● **Supplied material**
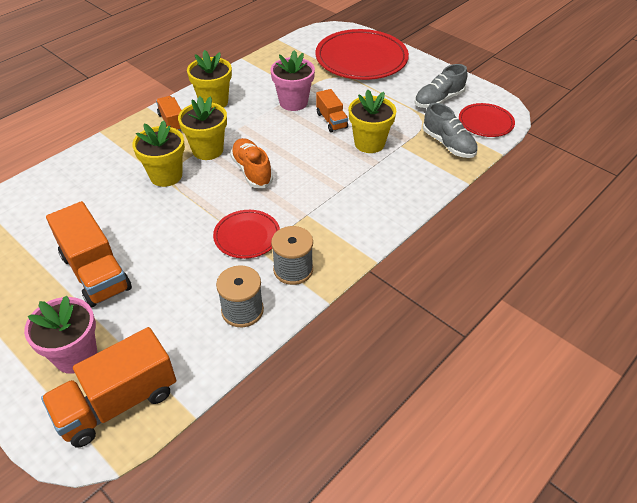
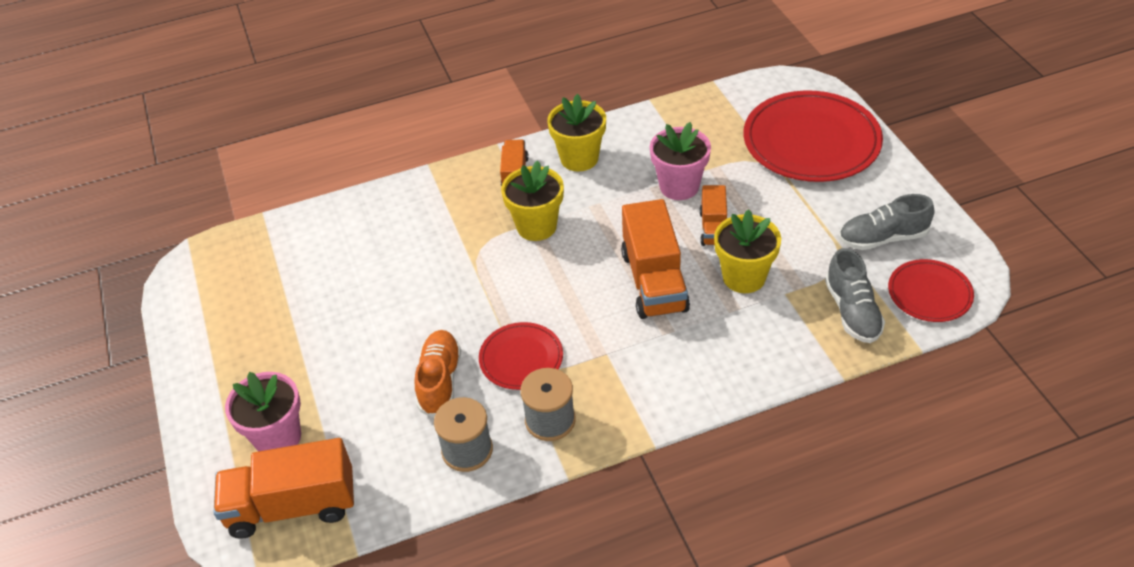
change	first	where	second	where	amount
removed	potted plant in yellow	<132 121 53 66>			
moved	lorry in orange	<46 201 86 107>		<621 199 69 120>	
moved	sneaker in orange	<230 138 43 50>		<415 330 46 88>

● **Exercise**
Print out the material verbatim, skipping pictures.

● **Result for this exercise**
change	first	where	second	where	amount
removed	potted plant in yellow	<132 121 53 66>			
moved	lorry in orange	<46 201 86 107>		<621 199 69 120>	
moved	sneaker in orange	<230 138 43 50>		<415 330 46 88>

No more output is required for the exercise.